*About this exercise*
Your task is to write out all of the records once more, exactly.

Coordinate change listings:
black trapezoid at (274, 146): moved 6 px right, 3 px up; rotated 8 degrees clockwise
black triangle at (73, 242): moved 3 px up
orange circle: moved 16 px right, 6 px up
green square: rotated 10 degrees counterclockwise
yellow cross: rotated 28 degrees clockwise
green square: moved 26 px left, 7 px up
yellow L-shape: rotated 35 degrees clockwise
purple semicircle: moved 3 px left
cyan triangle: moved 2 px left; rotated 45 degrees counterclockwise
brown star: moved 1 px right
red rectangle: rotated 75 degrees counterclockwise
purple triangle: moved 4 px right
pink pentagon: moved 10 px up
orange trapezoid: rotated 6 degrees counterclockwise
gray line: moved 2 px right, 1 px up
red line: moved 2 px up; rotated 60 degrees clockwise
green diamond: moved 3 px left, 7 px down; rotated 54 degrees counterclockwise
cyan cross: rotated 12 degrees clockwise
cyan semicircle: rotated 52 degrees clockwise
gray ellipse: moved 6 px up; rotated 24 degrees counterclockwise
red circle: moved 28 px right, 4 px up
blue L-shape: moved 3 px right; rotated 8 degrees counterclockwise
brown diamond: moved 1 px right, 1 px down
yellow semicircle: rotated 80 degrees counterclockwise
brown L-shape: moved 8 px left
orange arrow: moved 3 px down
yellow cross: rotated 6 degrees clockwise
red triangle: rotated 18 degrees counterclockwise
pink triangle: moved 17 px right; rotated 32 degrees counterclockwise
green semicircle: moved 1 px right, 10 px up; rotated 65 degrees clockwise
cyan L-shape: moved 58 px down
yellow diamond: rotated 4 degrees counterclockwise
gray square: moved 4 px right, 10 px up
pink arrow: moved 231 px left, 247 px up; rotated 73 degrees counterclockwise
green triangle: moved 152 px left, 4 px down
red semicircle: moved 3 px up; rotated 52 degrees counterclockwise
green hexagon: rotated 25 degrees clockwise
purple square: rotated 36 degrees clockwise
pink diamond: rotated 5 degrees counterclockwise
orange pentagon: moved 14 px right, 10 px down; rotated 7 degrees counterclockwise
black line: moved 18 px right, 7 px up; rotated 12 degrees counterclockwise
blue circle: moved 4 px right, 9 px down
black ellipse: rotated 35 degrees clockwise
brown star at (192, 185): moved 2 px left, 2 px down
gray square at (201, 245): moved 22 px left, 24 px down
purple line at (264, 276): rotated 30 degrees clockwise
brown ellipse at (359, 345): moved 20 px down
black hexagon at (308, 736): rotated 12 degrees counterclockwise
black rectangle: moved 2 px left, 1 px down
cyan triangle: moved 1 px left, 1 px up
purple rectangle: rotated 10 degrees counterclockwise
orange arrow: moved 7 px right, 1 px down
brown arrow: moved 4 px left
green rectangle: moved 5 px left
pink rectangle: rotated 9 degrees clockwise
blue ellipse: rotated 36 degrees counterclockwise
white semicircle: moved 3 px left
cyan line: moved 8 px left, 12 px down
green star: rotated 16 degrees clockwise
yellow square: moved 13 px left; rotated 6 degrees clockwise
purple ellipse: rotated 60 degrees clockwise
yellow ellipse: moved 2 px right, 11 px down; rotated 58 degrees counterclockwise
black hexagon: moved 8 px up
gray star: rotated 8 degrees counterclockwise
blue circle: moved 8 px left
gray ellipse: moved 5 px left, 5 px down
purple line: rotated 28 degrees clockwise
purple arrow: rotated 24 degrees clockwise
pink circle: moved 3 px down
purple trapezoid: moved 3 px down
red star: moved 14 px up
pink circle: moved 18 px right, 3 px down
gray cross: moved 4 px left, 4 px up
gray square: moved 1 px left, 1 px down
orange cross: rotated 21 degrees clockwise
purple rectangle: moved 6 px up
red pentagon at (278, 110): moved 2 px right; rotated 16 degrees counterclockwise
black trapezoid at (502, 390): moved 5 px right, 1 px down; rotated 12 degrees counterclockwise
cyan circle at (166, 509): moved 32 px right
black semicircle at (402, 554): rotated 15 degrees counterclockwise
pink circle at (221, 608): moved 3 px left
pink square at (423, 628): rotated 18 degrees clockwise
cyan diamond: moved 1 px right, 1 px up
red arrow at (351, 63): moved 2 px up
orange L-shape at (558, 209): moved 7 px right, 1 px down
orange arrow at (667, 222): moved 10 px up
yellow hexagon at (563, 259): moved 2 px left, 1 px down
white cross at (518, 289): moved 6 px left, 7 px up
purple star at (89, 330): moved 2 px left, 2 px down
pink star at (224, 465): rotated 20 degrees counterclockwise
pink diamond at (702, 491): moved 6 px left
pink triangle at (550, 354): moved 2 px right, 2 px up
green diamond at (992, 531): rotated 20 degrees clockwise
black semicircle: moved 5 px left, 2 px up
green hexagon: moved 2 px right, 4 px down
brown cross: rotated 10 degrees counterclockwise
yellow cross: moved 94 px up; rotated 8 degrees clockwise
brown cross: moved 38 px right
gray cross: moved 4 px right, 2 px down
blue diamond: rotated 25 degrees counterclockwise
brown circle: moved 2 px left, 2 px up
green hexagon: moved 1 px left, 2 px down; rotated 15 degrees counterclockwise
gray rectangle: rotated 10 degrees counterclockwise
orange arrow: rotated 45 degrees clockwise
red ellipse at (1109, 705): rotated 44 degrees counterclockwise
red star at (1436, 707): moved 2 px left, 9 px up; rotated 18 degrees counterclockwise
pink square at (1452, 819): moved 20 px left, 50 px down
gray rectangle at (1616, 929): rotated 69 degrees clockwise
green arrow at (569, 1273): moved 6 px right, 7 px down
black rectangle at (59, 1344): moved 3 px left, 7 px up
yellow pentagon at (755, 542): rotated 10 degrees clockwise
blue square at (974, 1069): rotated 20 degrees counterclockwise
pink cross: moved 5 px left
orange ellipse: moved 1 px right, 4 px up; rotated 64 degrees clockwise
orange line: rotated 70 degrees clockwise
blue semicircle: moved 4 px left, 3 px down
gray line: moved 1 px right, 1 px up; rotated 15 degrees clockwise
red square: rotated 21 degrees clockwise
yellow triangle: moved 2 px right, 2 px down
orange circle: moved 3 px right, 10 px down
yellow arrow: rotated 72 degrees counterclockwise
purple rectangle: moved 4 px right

*Task answer*
black trapezoid at (274, 146): moved 6 px right, 3 px up; rotated 8 degrees clockwise
black triangle at (73, 242): moved 3 px up
orange circle: moved 16 px right, 6 px up
green square: rotated 10 degrees counterclockwise
yellow cross: rotated 28 degrees clockwise
green square: moved 26 px left, 7 px up
yellow L-shape: rotated 35 degrees clockwise
purple semicircle: moved 3 px left
cyan triangle: moved 2 px left; rotated 45 degrees counterclockwise
brown star: moved 1 px right
red rectangle: rotated 75 degrees counterclockwise
purple triangle: moved 4 px right
pink pentagon: moved 10 px up
orange trapezoid: rotated 6 degrees counterclockwise
gray line: moved 2 px right, 1 px up
red line: moved 2 px up; rotated 60 degrees clockwise
green diamond: moved 3 px left, 7 px down; rotated 54 degrees counterclockwise
cyan cross: rotated 12 degrees clockwise
cyan semicircle: rotated 52 degrees clockwise
gray ellipse: moved 6 px up; rotated 24 degrees counterclockwise
red circle: moved 28 px right, 4 px up
blue L-shape: moved 3 px right; rotated 8 degrees counterclockwise
brown diamond: moved 1 px right, 1 px down
yellow semicircle: rotated 80 degrees counterclockwise
brown L-shape: moved 8 px left
orange arrow: moved 3 px down
yellow cross: rotated 6 degrees clockwise
red triangle: rotated 18 degrees counterclockwise
pink triangle: moved 17 px right; rotated 32 degrees counterclockwise
green semicircle: moved 1 px right, 10 px up; rotated 65 degrees clockwise
cyan L-shape: moved 58 px down
yellow diamond: rotated 4 degrees counterclockwise
gray square: moved 4 px right, 10 px up
pink arrow: moved 231 px left, 247 px up; rotated 73 degrees counterclockwise
green triangle: moved 152 px left, 4 px down
red semicircle: moved 3 px up; rotated 52 degrees counterclockwise
green hexagon: rotated 25 degrees clockwise
purple square: rotated 36 degrees clockwise
pink diamond: rotated 5 degrees counterclockwise
orange pentagon: moved 14 px right, 10 px down; rotated 7 degrees counterclockwise
black line: moved 18 px right, 7 px up; rotated 12 degrees counterclockwise
blue circle: moved 4 px right, 9 px down
black ellipse: rotated 35 degrees clockwise
brown star at (192, 185): moved 2 px left, 2 px down
gray square at (201, 245): moved 22 px left, 24 px down
purple line at (264, 276): rotated 30 degrees clockwise
brown ellipse at (359, 345): moved 20 px down
black hexagon at (308, 736): rotated 12 degrees counterclockwise
black rectangle: moved 2 px left, 1 px down
cyan triangle: moved 1 px left, 1 px up
purple rectangle: rotated 10 degrees counterclockwise
orange arrow: moved 7 px right, 1 px down
brown arrow: moved 4 px left
green rectangle: moved 5 px left
pink rectangle: rotated 9 degrees clockwise
blue ellipse: rotated 36 degrees counterclockwise
white semicircle: moved 3 px left
cyan line: moved 8 px left, 12 px down
green star: rotated 16 degrees clockwise
yellow square: moved 13 px left; rotated 6 degrees clockwise
purple ellipse: rotated 60 degrees clockwise
yellow ellipse: moved 2 px right, 11 px down; rotated 58 degrees counterclockwise
black hexagon: moved 8 px up
gray star: rotated 8 degrees counterclockwise
blue circle: moved 8 px left
gray ellipse: moved 5 px left, 5 px down
purple line: rotated 28 degrees clockwise
purple arrow: rotated 24 degrees clockwise
pink circle: moved 3 px down
purple trapezoid: moved 3 px down
red star: moved 14 px up
pink circle: moved 18 px right, 3 px down
gray cross: moved 4 px left, 4 px up
gray square: moved 1 px left, 1 px down
orange cross: rotated 21 degrees clockwise
purple rectangle: moved 6 px up
red pentagon at (278, 110): moved 2 px right; rotated 16 degrees counterclockwise
black trapezoid at (502, 390): moved 5 px right, 1 px down; rotated 12 degrees counterclockwise
cyan circle at (166, 509): moved 32 px right
black semicircle at (402, 554): rotated 15 degrees counterclockwise
pink circle at (221, 608): moved 3 px left
pink square at (423, 628): rotated 18 degrees clockwise
cyan diamond: moved 1 px right, 1 px up
red arrow at (351, 63): moved 2 px up
orange L-shape at (558, 209): moved 7 px right, 1 px down
orange arrow at (667, 222): moved 10 px up
yellow hexagon at (563, 259): moved 2 px left, 1 px down
white cross at (518, 289): moved 6 px left, 7 px up
purple star at (89, 330): moved 2 px left, 2 px down
pink star at (224, 465): rotated 20 degrees counterclockwise
pink diamond at (702, 491): moved 6 px left
pink triangle at (550, 354): moved 2 px right, 2 px up
green diamond at (992, 531): rotated 20 degrees clockwise
black semicircle: moved 5 px left, 2 px up
green hexagon: moved 2 px right, 4 px down
brown cross: rotated 10 degrees counterclockwise
yellow cross: moved 94 px up; rotated 8 degrees clockwise
brown cross: moved 38 px right
gray cross: moved 4 px right, 2 px down
blue diamond: rotated 25 degrees counterclockwise
brown circle: moved 2 px left, 2 px up
green hexagon: moved 1 px left, 2 px down; rotated 15 degrees counterclockwise
gray rectangle: rotated 10 degrees counterclockwise
orange arrow: rotated 45 degrees clockwise
red ellipse at (1109, 705): rotated 44 degrees counterclockwise
red star at (1436, 707): moved 2 px left, 9 px up; rotated 18 degrees counterclockwise
pink square at (1452, 819): moved 20 px left, 50 px down
gray rectangle at (1616, 929): rotated 69 degrees clockwise
green arrow at (569, 1273): moved 6 px right, 7 px down
black rectangle at (59, 1344): moved 3 px left, 7 px up
yellow pentagon at (755, 542): rotated 10 degrees clockwise
blue square at (974, 1069): rotated 20 degrees counterclockwise
pink cross: moved 5 px left
orange ellipse: moved 1 px right, 4 px up; rotated 64 degrees clockwise
orange line: rotated 70 degrees clockwise
blue semicircle: moved 4 px left, 3 px down
gray line: moved 1 px right, 1 px up; rotated 15 degrees clockwise
red square: rotated 21 degrees clockwise
yellow triangle: moved 2 px right, 2 px down
orange circle: moved 3 px right, 10 px down
yellow arrow: rotated 72 degrees counterclockwise
purple rectangle: moved 4 px right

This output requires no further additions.